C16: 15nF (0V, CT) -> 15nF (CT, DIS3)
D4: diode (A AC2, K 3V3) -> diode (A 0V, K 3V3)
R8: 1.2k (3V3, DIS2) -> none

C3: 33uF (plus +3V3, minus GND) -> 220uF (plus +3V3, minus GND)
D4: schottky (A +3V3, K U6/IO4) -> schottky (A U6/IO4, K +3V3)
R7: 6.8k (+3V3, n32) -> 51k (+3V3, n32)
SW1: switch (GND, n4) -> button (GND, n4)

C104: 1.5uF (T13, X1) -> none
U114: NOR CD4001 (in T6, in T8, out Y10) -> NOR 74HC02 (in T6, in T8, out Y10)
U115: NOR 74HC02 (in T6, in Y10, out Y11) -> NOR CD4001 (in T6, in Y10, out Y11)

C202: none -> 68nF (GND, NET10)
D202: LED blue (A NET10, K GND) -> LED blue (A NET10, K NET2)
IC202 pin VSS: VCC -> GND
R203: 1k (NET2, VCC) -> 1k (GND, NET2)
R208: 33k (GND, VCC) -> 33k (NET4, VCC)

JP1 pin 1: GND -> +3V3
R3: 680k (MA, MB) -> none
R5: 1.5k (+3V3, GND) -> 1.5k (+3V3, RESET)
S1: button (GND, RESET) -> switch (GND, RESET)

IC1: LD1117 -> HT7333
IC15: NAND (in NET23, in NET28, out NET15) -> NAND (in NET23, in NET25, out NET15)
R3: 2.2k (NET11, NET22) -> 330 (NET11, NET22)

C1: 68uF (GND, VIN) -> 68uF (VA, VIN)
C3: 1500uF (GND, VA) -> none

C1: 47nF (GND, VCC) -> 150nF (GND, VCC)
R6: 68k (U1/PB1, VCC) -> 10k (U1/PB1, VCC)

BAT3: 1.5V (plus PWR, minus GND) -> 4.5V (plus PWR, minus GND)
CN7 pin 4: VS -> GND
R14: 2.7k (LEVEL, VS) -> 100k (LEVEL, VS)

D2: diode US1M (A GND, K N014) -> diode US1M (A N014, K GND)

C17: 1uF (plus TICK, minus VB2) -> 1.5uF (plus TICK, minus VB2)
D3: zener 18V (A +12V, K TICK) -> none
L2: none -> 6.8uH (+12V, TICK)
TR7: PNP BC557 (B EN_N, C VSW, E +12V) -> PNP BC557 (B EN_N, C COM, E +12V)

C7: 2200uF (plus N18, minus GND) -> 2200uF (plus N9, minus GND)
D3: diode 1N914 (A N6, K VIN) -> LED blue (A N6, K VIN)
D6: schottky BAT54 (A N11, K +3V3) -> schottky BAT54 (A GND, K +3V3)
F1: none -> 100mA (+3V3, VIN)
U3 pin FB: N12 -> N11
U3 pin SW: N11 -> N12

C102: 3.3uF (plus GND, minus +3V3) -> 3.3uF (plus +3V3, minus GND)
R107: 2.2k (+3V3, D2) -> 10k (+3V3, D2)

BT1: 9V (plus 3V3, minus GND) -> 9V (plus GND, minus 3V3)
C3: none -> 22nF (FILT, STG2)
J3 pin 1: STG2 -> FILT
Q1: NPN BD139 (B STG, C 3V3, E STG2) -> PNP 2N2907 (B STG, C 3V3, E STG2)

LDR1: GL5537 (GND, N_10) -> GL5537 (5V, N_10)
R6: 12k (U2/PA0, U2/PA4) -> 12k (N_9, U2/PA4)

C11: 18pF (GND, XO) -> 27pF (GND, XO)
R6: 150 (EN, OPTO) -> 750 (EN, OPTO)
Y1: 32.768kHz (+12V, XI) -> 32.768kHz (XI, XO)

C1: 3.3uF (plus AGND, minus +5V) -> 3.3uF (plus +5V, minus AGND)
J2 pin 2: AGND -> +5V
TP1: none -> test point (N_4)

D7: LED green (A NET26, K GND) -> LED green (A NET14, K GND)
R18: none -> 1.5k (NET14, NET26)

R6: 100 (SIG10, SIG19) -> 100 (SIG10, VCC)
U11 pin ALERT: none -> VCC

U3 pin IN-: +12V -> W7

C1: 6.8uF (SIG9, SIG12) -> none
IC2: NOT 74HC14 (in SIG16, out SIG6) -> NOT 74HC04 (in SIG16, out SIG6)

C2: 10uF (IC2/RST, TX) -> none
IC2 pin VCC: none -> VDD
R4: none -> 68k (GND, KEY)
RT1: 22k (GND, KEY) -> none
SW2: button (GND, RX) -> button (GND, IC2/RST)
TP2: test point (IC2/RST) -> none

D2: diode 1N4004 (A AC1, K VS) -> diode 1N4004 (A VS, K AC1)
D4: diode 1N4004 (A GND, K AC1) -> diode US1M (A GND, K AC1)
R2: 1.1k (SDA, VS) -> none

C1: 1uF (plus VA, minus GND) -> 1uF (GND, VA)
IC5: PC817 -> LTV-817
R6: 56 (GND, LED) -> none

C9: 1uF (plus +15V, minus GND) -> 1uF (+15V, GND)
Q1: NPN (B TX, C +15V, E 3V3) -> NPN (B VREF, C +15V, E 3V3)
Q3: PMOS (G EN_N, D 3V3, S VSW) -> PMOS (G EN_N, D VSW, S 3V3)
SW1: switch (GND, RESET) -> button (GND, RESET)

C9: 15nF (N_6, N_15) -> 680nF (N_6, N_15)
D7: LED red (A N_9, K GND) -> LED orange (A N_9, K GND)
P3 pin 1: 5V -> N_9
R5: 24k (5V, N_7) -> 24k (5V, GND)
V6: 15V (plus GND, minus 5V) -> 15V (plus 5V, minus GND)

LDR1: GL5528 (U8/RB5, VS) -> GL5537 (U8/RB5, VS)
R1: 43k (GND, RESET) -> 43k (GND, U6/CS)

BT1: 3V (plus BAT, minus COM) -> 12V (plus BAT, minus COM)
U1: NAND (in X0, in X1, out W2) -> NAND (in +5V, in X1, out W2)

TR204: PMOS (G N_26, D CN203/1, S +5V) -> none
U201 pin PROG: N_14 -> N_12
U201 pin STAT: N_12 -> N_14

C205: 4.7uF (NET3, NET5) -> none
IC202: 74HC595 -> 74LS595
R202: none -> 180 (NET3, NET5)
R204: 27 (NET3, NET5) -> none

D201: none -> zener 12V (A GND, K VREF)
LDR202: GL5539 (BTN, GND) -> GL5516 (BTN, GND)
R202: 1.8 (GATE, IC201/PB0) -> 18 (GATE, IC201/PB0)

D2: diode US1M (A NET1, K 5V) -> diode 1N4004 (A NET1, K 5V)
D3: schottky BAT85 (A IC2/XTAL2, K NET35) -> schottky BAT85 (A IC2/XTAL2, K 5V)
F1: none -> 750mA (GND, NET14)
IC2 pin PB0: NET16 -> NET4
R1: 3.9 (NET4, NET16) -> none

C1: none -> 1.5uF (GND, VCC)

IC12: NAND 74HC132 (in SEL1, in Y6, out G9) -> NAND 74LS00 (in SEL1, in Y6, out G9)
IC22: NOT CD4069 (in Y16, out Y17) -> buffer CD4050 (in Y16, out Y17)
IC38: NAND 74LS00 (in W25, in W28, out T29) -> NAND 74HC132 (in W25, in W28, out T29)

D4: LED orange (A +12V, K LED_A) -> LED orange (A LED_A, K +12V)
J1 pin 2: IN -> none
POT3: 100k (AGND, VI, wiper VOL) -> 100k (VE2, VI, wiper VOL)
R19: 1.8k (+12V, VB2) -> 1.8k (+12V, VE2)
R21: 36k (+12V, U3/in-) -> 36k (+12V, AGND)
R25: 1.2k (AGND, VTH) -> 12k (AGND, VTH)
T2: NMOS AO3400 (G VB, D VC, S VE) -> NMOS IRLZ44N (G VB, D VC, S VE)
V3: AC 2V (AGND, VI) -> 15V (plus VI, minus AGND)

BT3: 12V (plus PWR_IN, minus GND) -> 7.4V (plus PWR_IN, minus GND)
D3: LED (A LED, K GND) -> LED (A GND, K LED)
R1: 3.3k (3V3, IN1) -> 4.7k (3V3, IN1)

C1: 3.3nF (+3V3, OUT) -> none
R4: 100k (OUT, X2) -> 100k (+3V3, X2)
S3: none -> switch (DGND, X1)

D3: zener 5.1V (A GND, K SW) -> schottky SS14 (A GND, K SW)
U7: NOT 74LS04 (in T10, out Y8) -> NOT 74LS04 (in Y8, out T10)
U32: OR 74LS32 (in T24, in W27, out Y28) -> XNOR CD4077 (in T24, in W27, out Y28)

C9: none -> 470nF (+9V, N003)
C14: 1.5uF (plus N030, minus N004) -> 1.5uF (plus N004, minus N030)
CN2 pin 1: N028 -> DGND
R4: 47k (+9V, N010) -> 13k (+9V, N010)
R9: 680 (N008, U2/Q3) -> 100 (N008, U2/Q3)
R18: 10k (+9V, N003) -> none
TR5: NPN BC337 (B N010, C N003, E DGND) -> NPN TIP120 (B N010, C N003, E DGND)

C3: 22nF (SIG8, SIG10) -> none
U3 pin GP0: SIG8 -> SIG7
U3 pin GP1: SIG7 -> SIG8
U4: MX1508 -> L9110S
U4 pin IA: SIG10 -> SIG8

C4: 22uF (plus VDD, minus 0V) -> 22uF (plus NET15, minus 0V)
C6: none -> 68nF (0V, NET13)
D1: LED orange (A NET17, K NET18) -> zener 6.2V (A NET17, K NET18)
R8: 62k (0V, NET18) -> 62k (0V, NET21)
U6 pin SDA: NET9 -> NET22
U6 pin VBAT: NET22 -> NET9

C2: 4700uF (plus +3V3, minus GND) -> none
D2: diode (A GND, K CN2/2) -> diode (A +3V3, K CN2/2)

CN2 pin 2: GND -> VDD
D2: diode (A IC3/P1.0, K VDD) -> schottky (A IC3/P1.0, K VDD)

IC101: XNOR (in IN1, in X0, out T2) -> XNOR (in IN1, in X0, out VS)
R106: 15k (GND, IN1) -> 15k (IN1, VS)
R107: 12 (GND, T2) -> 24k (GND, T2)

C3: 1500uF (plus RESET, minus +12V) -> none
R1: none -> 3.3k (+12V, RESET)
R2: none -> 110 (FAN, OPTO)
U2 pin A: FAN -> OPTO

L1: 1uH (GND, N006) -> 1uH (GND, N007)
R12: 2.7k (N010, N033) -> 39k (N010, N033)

────────────────────────────────────────

Write out exactly the lines from the one containing "L1: 1uH (GND, N006) -> 1uH (GND, N007)" through the end of the data, both included. Add nothing else.

## TASK ANSWER
L1: 1uH (GND, N006) -> 1uH (GND, N007)
R12: 2.7k (N010, N033) -> 39k (N010, N033)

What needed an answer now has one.